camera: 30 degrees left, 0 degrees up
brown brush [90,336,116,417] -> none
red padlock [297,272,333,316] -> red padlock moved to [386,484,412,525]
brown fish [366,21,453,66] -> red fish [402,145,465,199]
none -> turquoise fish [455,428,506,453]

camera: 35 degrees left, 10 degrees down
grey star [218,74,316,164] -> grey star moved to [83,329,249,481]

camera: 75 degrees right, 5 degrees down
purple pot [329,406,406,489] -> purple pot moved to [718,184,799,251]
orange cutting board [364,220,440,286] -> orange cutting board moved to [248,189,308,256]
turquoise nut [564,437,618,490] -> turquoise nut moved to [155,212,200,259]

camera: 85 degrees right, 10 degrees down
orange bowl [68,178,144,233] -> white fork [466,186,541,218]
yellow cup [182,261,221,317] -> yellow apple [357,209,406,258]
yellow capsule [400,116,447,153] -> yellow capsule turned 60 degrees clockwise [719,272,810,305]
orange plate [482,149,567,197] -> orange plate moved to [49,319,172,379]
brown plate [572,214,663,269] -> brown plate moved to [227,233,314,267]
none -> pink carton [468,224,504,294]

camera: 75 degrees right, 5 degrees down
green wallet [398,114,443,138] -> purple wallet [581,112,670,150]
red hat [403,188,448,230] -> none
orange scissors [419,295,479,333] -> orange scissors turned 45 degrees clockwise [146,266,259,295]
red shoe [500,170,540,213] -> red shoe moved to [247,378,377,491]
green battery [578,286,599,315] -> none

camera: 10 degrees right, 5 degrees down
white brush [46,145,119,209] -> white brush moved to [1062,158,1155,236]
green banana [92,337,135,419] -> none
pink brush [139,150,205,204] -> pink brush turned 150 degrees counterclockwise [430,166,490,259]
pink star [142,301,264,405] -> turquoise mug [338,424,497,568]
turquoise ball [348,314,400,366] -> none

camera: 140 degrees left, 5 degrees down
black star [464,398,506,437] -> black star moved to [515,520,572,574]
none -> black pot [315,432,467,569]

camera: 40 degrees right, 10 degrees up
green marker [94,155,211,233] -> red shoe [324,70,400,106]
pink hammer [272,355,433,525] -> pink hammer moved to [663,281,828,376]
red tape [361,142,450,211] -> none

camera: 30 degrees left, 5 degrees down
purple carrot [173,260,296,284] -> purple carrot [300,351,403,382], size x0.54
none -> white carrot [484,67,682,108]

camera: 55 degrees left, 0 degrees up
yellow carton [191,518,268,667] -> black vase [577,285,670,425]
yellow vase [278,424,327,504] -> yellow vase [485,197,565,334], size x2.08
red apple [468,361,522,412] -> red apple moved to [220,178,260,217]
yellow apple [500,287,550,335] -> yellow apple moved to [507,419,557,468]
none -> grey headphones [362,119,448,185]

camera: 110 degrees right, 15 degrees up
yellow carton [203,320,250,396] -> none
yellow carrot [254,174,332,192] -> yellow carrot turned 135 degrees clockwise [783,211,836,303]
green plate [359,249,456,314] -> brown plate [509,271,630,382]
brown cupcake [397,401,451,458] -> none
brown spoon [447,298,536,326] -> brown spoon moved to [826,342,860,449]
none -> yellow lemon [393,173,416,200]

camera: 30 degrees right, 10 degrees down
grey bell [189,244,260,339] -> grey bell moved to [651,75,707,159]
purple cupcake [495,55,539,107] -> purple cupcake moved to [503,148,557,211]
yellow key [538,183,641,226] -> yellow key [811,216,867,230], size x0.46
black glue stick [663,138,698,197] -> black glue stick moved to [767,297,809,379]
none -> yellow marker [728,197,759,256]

^^^^

* _Task item_
All the entries above need to be repeated word for word.

* _Written solution_
camera: 30 degrees left, 0 degrees up
brown brush [90,336,116,417] -> none
red padlock [297,272,333,316] -> red padlock moved to [386,484,412,525]
brown fish [366,21,453,66] -> red fish [402,145,465,199]
none -> turquoise fish [455,428,506,453]

camera: 35 degrees left, 10 degrees down
grey star [218,74,316,164] -> grey star moved to [83,329,249,481]

camera: 75 degrees right, 5 degrees down
purple pot [329,406,406,489] -> purple pot moved to [718,184,799,251]
orange cutting board [364,220,440,286] -> orange cutting board moved to [248,189,308,256]
turquoise nut [564,437,618,490] -> turquoise nut moved to [155,212,200,259]

camera: 85 degrees right, 10 degrees down
orange bowl [68,178,144,233] -> white fork [466,186,541,218]
yellow cup [182,261,221,317] -> yellow apple [357,209,406,258]
yellow capsule [400,116,447,153] -> yellow capsule turned 60 degrees clockwise [719,272,810,305]
orange plate [482,149,567,197] -> orange plate moved to [49,319,172,379]
brown plate [572,214,663,269] -> brown plate moved to [227,233,314,267]
none -> pink carton [468,224,504,294]

camera: 75 degrees right, 5 degrees down
green wallet [398,114,443,138] -> purple wallet [581,112,670,150]
red hat [403,188,448,230] -> none
orange scissors [419,295,479,333] -> orange scissors turned 45 degrees clockwise [146,266,259,295]
red shoe [500,170,540,213] -> red shoe moved to [247,378,377,491]
green battery [578,286,599,315] -> none

camera: 10 degrees right, 5 degrees down
white brush [46,145,119,209] -> white brush moved to [1062,158,1155,236]
green banana [92,337,135,419] -> none
pink brush [139,150,205,204] -> pink brush turned 150 degrees counterclockwise [430,166,490,259]
pink star [142,301,264,405] -> turquoise mug [338,424,497,568]
turquoise ball [348,314,400,366] -> none

camera: 140 degrees left, 5 degrees down
black star [464,398,506,437] -> black star moved to [515,520,572,574]
none -> black pot [315,432,467,569]

camera: 40 degrees right, 10 degrees up
green marker [94,155,211,233] -> red shoe [324,70,400,106]
pink hammer [272,355,433,525] -> pink hammer moved to [663,281,828,376]
red tape [361,142,450,211] -> none

camera: 30 degrees left, 5 degrees down
purple carrot [173,260,296,284] -> purple carrot [300,351,403,382], size x0.54
none -> white carrot [484,67,682,108]

camera: 55 degrees left, 0 degrees up
yellow carton [191,518,268,667] -> black vase [577,285,670,425]
yellow vase [278,424,327,504] -> yellow vase [485,197,565,334], size x2.08
red apple [468,361,522,412] -> red apple moved to [220,178,260,217]
yellow apple [500,287,550,335] -> yellow apple moved to [507,419,557,468]
none -> grey headphones [362,119,448,185]

camera: 110 degrees right, 15 degrees up
yellow carton [203,320,250,396] -> none
yellow carrot [254,174,332,192] -> yellow carrot turned 135 degrees clockwise [783,211,836,303]
green plate [359,249,456,314] -> brown plate [509,271,630,382]
brown cupcake [397,401,451,458] -> none
brown spoon [447,298,536,326] -> brown spoon moved to [826,342,860,449]
none -> yellow lemon [393,173,416,200]

camera: 30 degrees right, 10 degrees down
grey bell [189,244,260,339] -> grey bell moved to [651,75,707,159]
purple cupcake [495,55,539,107] -> purple cupcake moved to [503,148,557,211]
yellow key [538,183,641,226] -> yellow key [811,216,867,230], size x0.46
black glue stick [663,138,698,197] -> black glue stick moved to [767,297,809,379]
none -> yellow marker [728,197,759,256]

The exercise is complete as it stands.